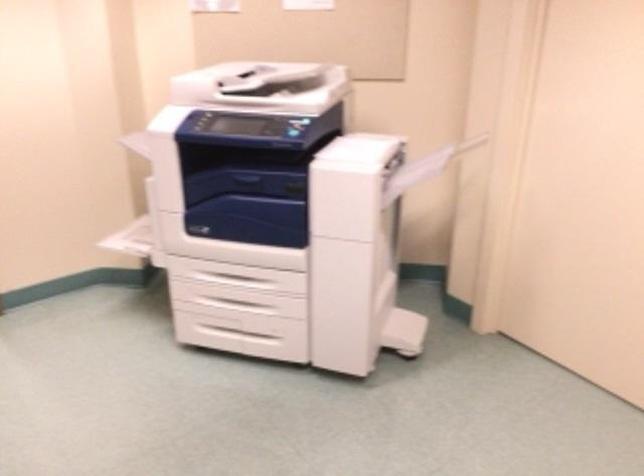
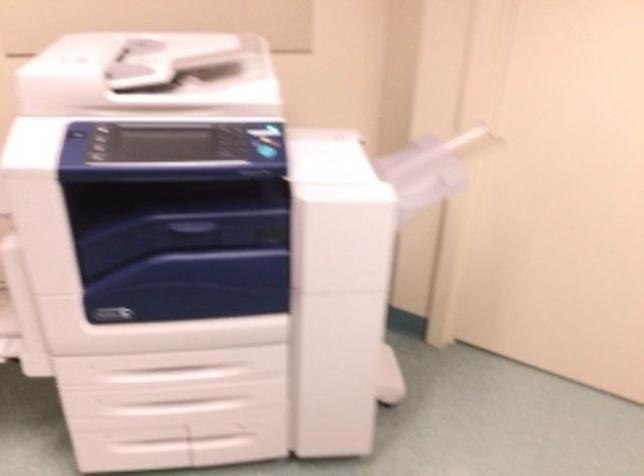
Question: How did the camera likely rotate?

Choices:
 (A) Left
 (B) Right
 (C) Up
 (D) Down

Answer: (B)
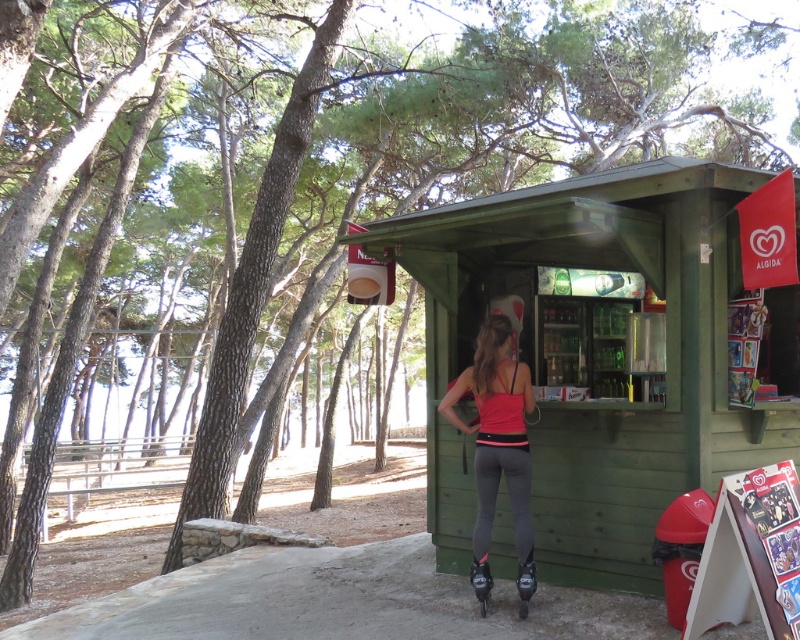
Between point (486, 416) and point (482, 605), which one is positioned in front?

Point (482, 605) is more forward.

Locate an element on the screen. The height and width of the screenshot is (640, 800). matte pink tank top at center is located at coordinates (496, 432).

Who is lower down, green wooden hut at center or matte pink tank top at center?

Positioned lower is matte pink tank top at center.

Which is more to the right, green wooden hut at center or matte pink tank top at center?

green wooden hut at center is more to the right.

Find the location of a particular element. green wooden hut at center is located at coordinates (598, 355).

Does green wooden hut at center have a greater height compared to black matte roller skates at lower center?

Indeed, green wooden hut at center has a greater height compared to black matte roller skates at lower center.

Can you confirm if green wooden hut at center is bigger than black matte roller skates at lower center?

Yes.

The width and height of the screenshot is (800, 640). Identify the location of green wooden hut at center. pyautogui.click(x=598, y=355).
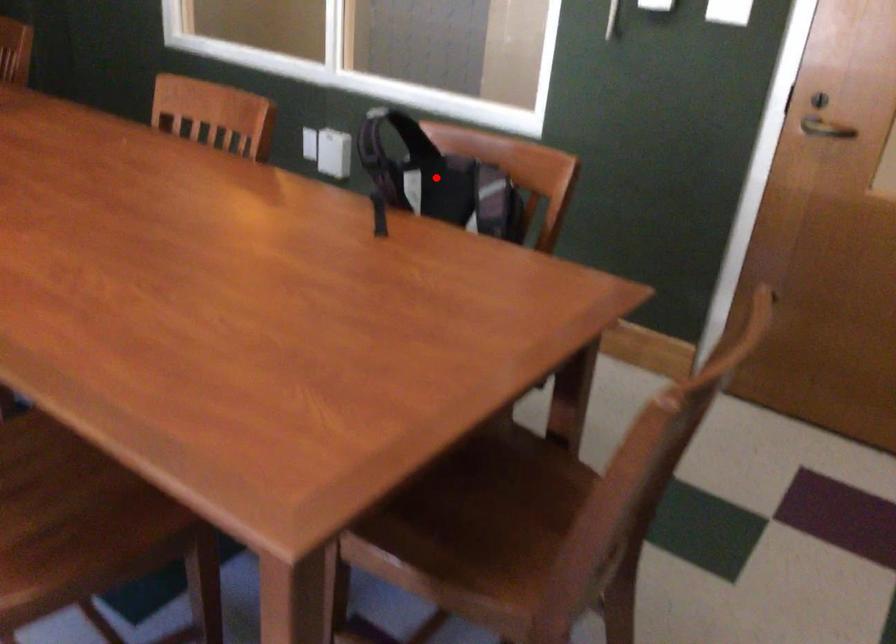
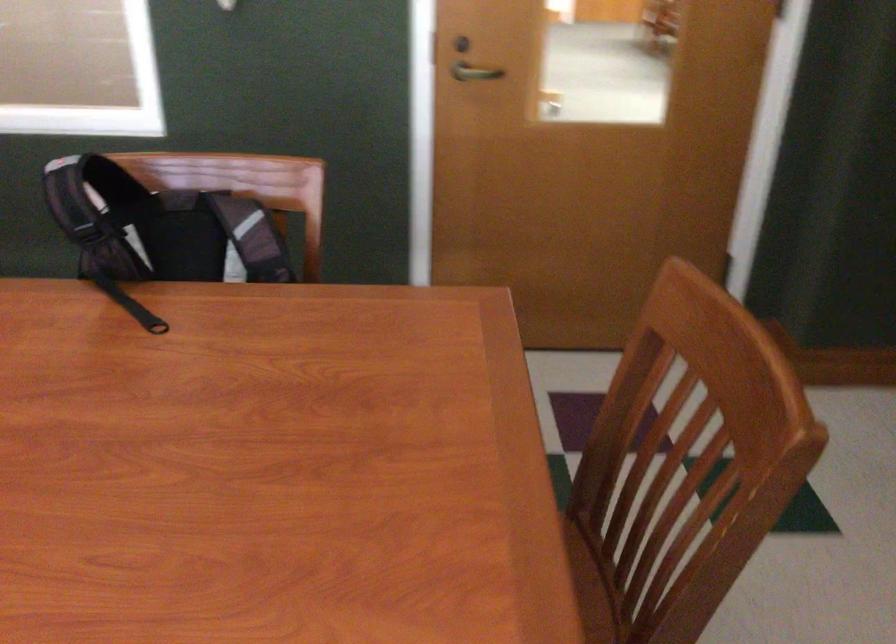
In the second image, find the point that corresponds to the highlighted location in the first image.

(159, 228)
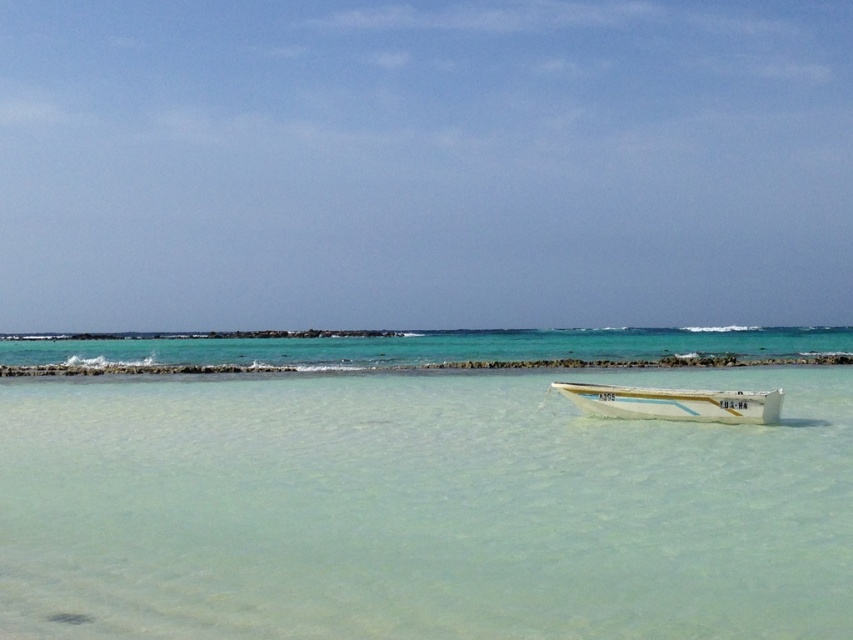
Does point (262, 417) lie in front of point (637, 401)?

No, (262, 417) is behind (637, 401).

Where is `clear water at boat right`? clear water at boat right is located at coordinates (421, 509).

• _TASK DIRECTIONS_: Rewrite all of the data above with "screenshot" replaced by "screen capture" and every other word unchanged. Leave the pictures out of your answer.

• _ANSWER AREA_:
Question: How did the camera likely rotate?

Choices:
 (A) Left
 (B) Right
 (C) Up
 (D) Down

Answer: (B)
Between point (486, 416) and point (482, 605), which one is positioned in front?

Point (482, 605) is more forward.

Locate an element on the screen. The height and width of the screen capture is (640, 800). matte pink tank top at center is located at coordinates (496, 432).

Who is lower down, green wooden hut at center or matte pink tank top at center?

Positioned lower is matte pink tank top at center.

Which is more to the right, green wooden hut at center or matte pink tank top at center?

green wooden hut at center is more to the right.

Find the location of a particular element. green wooden hut at center is located at coordinates (598, 355).

Does green wooden hut at center have a greater height compared to black matte roller skates at lower center?

Indeed, green wooden hut at center has a greater height compared to black matte roller skates at lower center.

Can you confirm if green wooden hut at center is bigger than black matte roller skates at lower center?

Yes.

The width and height of the screen capture is (800, 640). Identify the location of green wooden hut at center. pyautogui.click(x=598, y=355).
In the second image, find the point that corresponds to the highlighted location in the first image.

(159, 228)
Does point (262, 417) lie in front of point (637, 401)?

No, (262, 417) is behind (637, 401).

Where is `clear water at boat right`? clear water at boat right is located at coordinates (421, 509).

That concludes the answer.